** START **
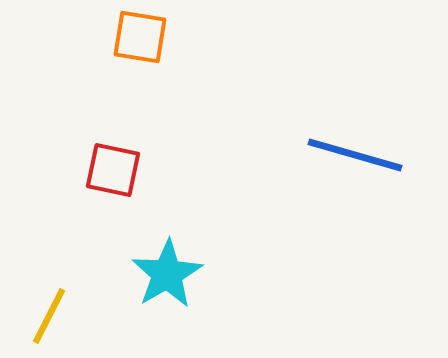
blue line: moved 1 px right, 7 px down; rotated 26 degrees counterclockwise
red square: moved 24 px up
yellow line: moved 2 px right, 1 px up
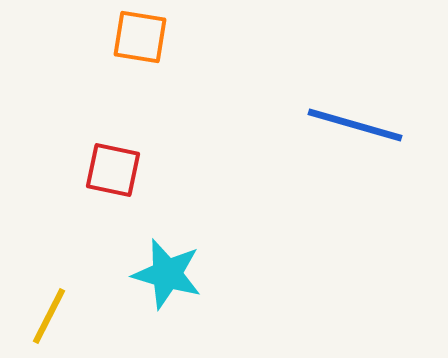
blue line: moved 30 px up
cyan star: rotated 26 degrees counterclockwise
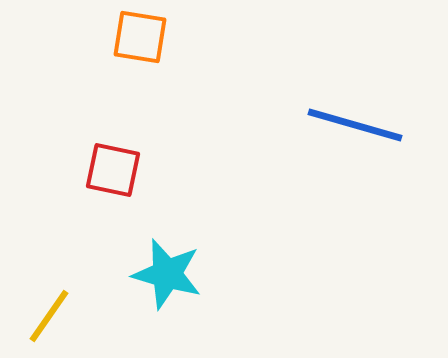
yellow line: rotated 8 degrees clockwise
** END **
### [Task]
Write out the lines above as a JSON list of strings, one string per line, with blank lines and the pictures left out.

### [Written solution]
[
  "blue line: moved 1 px right, 7 px down; rotated 26 degrees counterclockwise",
  "red square: moved 24 px up",
  "yellow line: moved 2 px right, 1 px up",
  "blue line: moved 30 px up",
  "cyan star: rotated 26 degrees counterclockwise",
  "yellow line: rotated 8 degrees clockwise"
]